The task calls for every entry to be printed word for word, without the images.
━━━━━━━━━━
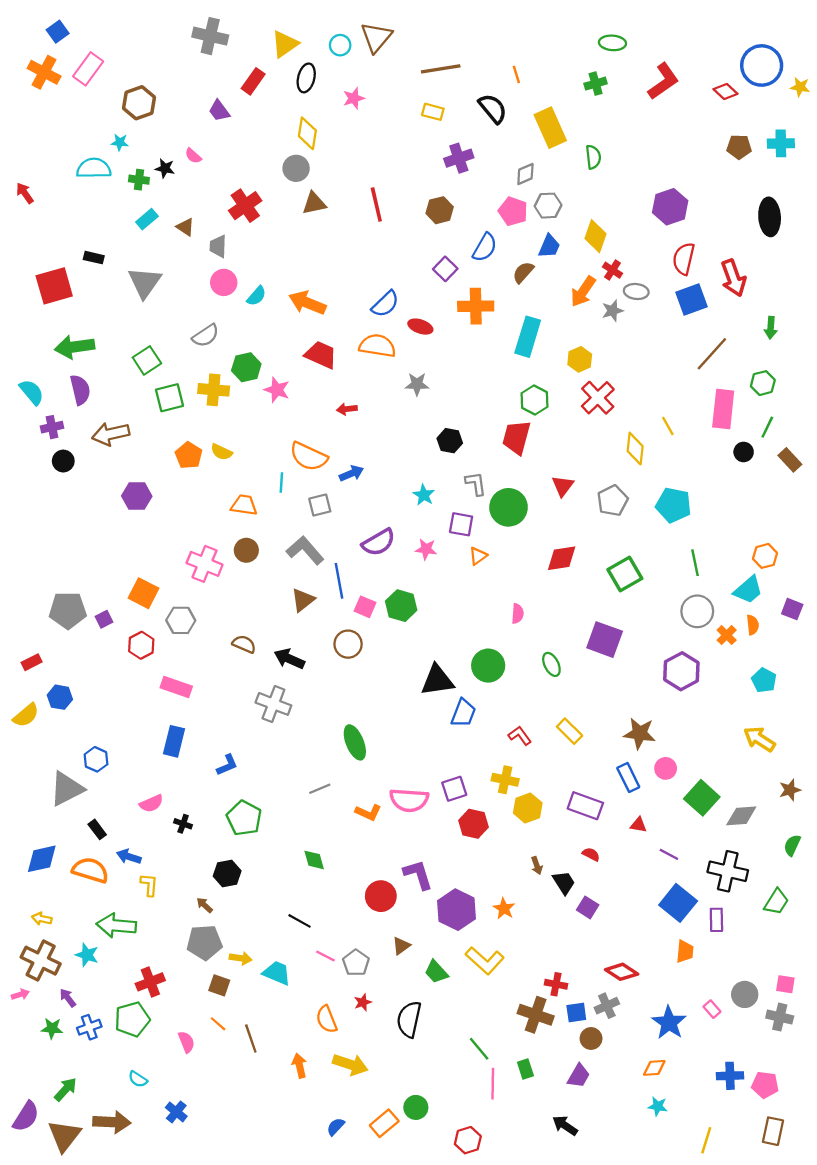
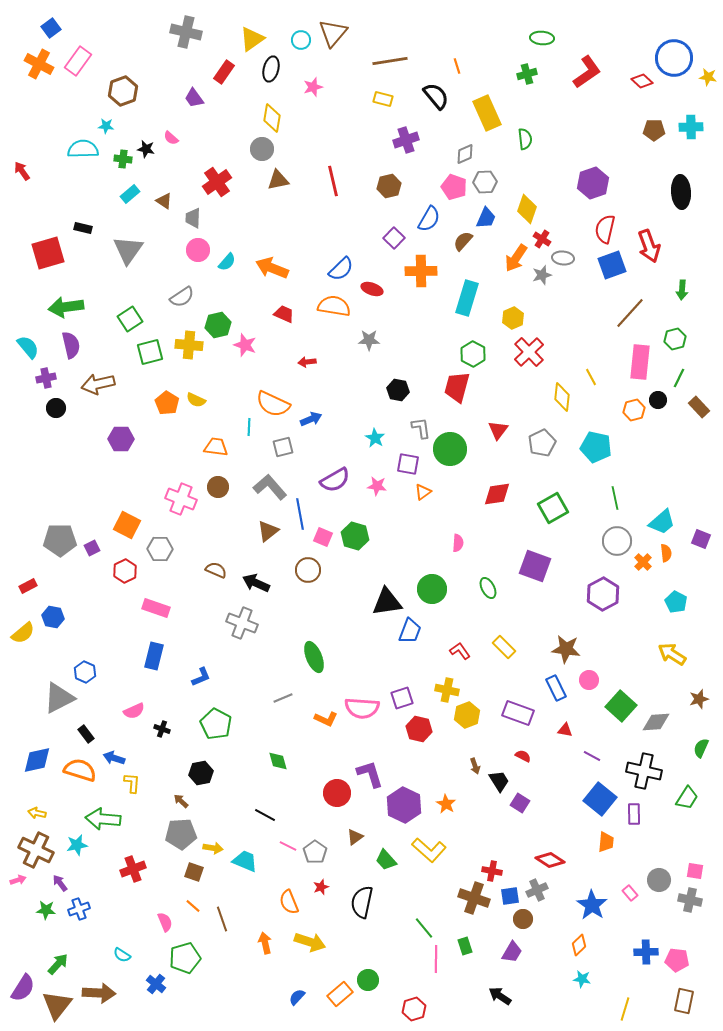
red trapezoid: (321, 355) -> (284, 314), size x0.7
orange hexagon: (765, 556) -> (634, 410), moved
cyan star: (87, 955) -> (77, 845), turned -30
green pentagon: (132, 1019) -> (185, 958), moved
orange diamond: (654, 1068) -> (579, 945), turned -40

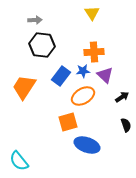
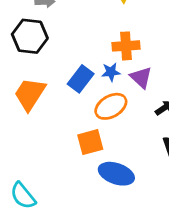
black hexagon: (42, 45) -> (30, 36), moved

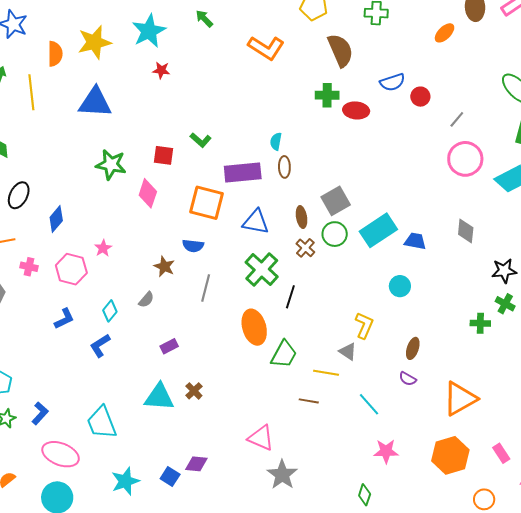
━━━━━━━━━━
* _EXERCISE ANSWER_:
red trapezoid: (321, 355) -> (284, 314), size x0.7
orange hexagon: (765, 556) -> (634, 410), moved
cyan star: (87, 955) -> (77, 845), turned -30
green pentagon: (132, 1019) -> (185, 958), moved
orange diamond: (654, 1068) -> (579, 945), turned -40

black hexagon: (42, 45) -> (30, 36), moved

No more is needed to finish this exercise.